-------- DATA RECORDS
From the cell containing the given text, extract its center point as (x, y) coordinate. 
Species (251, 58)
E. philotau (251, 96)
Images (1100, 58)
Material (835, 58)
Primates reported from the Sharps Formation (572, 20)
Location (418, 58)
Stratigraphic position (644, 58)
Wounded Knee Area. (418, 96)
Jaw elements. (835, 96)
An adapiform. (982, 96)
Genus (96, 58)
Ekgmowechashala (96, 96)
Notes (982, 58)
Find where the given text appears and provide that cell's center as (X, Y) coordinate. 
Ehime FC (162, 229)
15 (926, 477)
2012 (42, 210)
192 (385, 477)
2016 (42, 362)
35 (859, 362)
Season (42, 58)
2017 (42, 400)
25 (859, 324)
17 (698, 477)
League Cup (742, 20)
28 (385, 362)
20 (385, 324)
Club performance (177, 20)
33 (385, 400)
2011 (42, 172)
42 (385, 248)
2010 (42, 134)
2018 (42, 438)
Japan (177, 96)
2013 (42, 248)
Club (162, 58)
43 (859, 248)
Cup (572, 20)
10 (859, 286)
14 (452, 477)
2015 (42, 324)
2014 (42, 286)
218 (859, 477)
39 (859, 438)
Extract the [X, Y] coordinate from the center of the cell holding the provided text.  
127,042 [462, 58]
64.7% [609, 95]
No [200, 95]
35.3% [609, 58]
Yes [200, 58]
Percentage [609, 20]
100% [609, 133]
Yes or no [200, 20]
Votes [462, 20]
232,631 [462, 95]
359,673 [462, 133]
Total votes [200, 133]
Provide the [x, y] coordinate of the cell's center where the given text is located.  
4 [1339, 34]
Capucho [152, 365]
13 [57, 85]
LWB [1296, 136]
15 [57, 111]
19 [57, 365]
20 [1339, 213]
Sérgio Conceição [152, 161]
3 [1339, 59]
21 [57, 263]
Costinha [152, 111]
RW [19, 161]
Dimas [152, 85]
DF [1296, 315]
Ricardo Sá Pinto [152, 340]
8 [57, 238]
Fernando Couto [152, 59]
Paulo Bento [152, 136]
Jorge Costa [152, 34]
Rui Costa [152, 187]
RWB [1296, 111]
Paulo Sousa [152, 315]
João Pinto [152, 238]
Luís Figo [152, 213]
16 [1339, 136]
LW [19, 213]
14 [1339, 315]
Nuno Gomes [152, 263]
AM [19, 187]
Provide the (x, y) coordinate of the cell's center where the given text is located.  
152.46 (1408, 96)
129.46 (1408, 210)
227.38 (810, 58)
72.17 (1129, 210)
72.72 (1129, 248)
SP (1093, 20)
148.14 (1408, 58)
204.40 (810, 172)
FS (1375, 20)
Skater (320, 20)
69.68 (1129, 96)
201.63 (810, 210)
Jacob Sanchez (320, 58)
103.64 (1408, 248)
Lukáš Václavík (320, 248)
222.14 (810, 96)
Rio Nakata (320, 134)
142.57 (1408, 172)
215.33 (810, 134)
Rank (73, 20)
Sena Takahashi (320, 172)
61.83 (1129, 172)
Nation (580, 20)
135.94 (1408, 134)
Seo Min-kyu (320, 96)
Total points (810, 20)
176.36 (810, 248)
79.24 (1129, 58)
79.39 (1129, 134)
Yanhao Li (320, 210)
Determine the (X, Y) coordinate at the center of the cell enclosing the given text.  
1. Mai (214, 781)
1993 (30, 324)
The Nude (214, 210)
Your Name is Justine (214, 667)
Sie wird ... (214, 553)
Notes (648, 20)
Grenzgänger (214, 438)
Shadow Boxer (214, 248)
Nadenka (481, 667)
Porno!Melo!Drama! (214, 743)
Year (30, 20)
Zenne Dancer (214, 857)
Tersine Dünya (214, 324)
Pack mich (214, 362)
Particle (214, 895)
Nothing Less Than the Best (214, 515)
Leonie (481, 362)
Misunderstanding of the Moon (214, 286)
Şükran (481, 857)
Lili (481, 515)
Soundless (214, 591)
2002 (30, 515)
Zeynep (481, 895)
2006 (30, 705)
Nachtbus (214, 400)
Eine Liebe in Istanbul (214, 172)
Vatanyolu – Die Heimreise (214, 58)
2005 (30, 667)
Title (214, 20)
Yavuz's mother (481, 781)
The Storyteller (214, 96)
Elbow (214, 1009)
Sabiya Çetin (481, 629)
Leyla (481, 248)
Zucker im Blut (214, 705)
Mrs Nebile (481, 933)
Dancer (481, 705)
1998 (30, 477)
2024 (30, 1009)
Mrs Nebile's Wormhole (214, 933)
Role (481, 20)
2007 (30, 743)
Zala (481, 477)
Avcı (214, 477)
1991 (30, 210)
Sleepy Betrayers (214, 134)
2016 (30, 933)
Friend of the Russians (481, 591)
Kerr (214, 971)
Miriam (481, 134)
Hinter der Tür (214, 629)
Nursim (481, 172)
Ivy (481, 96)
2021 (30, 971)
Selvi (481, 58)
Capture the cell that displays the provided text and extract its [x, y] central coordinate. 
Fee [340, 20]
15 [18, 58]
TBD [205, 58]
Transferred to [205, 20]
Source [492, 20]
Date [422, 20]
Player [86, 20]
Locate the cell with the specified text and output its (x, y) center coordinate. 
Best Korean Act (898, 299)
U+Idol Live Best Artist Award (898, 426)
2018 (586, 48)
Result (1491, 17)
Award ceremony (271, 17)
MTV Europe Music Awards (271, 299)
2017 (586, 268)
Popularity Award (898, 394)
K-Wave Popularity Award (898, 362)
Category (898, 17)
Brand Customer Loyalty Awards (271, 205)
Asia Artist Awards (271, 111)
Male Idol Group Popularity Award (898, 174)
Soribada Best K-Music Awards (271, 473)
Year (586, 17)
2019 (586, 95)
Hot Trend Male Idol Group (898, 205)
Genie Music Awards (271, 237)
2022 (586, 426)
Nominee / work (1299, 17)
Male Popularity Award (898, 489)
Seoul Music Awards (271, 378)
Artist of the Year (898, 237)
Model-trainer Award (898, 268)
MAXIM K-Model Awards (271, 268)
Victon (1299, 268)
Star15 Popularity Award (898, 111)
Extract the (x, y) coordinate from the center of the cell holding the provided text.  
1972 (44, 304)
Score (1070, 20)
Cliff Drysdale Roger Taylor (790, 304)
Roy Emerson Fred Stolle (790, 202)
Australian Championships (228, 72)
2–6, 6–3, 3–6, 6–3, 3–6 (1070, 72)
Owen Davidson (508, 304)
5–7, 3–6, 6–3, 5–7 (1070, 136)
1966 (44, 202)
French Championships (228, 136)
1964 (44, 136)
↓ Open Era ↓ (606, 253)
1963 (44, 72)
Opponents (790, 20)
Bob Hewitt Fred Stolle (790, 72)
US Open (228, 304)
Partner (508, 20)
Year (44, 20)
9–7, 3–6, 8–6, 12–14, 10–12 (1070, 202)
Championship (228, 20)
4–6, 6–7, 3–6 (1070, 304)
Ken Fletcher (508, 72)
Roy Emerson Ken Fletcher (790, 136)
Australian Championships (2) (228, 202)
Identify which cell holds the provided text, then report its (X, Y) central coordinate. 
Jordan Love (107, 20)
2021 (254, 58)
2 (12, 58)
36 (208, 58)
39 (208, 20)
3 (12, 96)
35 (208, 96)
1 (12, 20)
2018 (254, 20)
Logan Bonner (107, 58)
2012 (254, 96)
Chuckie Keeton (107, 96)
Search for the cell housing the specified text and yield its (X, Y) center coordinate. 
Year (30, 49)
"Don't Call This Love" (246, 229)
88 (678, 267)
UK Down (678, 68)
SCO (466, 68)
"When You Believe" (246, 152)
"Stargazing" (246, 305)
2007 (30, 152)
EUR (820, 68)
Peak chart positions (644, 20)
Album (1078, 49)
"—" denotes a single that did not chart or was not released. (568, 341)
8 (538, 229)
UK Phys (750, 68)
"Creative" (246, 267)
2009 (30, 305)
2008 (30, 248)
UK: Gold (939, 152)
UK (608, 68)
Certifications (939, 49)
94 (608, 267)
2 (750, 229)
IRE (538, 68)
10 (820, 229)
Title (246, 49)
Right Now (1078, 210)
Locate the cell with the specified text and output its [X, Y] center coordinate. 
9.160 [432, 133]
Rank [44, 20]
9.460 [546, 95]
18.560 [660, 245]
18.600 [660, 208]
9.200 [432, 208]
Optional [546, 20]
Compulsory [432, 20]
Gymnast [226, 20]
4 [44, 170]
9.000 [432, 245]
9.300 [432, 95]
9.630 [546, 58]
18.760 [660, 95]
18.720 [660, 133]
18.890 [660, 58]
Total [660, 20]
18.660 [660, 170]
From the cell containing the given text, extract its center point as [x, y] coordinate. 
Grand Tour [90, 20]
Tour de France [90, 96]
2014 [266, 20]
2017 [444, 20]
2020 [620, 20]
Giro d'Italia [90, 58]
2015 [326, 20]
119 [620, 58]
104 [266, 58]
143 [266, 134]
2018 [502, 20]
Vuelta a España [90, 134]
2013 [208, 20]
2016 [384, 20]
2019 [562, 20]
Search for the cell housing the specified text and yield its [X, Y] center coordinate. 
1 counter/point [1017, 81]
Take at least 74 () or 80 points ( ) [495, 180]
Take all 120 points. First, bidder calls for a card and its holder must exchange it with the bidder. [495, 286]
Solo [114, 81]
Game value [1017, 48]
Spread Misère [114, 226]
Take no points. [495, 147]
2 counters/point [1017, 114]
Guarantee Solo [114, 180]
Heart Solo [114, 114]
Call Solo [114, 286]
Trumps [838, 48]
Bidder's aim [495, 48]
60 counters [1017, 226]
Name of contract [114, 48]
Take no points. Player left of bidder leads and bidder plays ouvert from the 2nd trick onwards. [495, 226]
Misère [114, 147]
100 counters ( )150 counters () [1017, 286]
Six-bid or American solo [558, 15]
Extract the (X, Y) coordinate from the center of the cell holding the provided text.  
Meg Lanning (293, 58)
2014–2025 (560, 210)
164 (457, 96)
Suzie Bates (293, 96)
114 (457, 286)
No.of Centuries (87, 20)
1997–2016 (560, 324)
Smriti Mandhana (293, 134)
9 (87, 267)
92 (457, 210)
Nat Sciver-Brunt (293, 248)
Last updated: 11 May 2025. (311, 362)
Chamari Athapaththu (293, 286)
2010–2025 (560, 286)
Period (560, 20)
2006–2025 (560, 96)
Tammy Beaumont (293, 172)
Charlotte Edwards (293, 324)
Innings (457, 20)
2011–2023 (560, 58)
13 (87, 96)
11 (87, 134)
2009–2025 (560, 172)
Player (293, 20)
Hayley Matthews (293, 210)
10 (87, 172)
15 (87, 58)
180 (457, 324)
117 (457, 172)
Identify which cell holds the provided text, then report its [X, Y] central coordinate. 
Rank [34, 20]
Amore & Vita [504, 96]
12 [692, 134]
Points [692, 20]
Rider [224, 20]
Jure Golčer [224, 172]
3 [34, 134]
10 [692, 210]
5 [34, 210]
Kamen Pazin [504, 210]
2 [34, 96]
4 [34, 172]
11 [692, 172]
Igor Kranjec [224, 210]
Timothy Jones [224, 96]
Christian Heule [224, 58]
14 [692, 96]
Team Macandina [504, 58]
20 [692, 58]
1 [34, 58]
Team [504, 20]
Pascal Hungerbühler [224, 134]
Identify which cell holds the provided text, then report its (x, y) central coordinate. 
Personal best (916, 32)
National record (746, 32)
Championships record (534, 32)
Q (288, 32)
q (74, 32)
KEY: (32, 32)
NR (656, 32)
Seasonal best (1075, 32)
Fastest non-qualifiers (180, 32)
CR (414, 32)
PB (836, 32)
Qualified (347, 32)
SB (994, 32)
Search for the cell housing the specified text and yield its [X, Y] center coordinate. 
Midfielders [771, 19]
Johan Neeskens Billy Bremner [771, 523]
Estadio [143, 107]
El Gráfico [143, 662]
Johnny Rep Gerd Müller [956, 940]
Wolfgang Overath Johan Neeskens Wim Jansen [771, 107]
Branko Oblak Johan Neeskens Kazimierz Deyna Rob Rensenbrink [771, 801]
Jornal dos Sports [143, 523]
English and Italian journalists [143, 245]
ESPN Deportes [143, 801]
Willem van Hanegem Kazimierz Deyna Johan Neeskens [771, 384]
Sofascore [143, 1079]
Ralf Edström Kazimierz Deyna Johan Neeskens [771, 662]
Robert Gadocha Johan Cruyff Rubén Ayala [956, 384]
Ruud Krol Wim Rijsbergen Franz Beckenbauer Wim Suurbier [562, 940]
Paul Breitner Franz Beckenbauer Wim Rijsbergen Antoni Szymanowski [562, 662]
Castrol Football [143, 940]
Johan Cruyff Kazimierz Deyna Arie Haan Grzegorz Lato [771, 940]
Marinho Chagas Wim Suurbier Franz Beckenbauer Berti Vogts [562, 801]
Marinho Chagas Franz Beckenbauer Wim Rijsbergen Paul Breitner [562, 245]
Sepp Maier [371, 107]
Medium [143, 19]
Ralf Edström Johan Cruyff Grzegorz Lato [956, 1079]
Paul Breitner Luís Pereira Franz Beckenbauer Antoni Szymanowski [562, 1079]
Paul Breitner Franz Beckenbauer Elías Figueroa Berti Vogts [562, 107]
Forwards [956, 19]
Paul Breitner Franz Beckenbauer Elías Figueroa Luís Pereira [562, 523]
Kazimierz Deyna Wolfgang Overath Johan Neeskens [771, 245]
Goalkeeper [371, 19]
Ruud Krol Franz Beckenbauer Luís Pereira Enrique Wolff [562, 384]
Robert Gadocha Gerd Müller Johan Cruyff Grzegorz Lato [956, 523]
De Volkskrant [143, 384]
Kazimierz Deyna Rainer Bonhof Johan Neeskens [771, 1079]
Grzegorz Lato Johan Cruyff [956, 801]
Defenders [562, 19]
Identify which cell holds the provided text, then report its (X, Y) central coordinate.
----------------
▶ _GIVEN REQUEST_: Starting at the top of the rows and going on through the line with "39 (859, 438)", write those lines out again, swapping "Japan" for "Brazil" and leaving everything else unchanged.

▶ _PROBLEM SOLUTION_:
From the cell containing the given text, extract its center point as (x, y) coordinate. 
Species (251, 58)
E. philotau (251, 96)
Images (1100, 58)
Material (835, 58)
Primates reported from the Sharps Formation (572, 20)
Location (418, 58)
Stratigraphic position (644, 58)
Wounded Knee Area. (418, 96)
Jaw elements. (835, 96)
An adapiform. (982, 96)
Genus (96, 58)
Ekgmowechashala (96, 96)
Notes (982, 58)
Find where the given text appears and provide that cell's center as (X, Y) coordinate. 
Ehime FC (162, 229)
15 (926, 477)
2012 (42, 210)
192 (385, 477)
2016 (42, 362)
35 (859, 362)
Season (42, 58)
2017 (42, 400)
25 (859, 324)
17 (698, 477)
League Cup (742, 20)
28 (385, 362)
20 (385, 324)
Club performance (177, 20)
33 (385, 400)
2011 (42, 172)
42 (385, 248)
2010 (42, 134)
2018 (42, 438)
Brazil (177, 96)
2013 (42, 248)
Club (162, 58)
43 (859, 248)
Cup (572, 20)
10 (859, 286)
14 (452, 477)
2015 (42, 324)
2014 (42, 286)
218 (859, 477)
39 (859, 438)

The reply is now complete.